YOUR TASK ::
The output is the line holding "TH101: 1k (U103/IO13, VCC)" and all lines after it to the end of the records below; restate them unchanged and add nothing.

(Modification records)
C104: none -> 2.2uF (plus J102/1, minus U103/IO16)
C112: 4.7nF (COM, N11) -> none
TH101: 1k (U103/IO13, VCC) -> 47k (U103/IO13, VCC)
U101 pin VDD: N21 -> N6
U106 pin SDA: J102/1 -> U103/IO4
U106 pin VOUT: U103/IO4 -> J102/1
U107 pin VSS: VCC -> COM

ANSWER TO THIS PROBLEM ::
TH101: 1k (U103/IO13, VCC) -> 47k (U103/IO13, VCC)
U101 pin VDD: N21 -> N6
U106 pin SDA: J102/1 -> U103/IO4
U106 pin VOUT: U103/IO4 -> J102/1
U107 pin VSS: VCC -> COM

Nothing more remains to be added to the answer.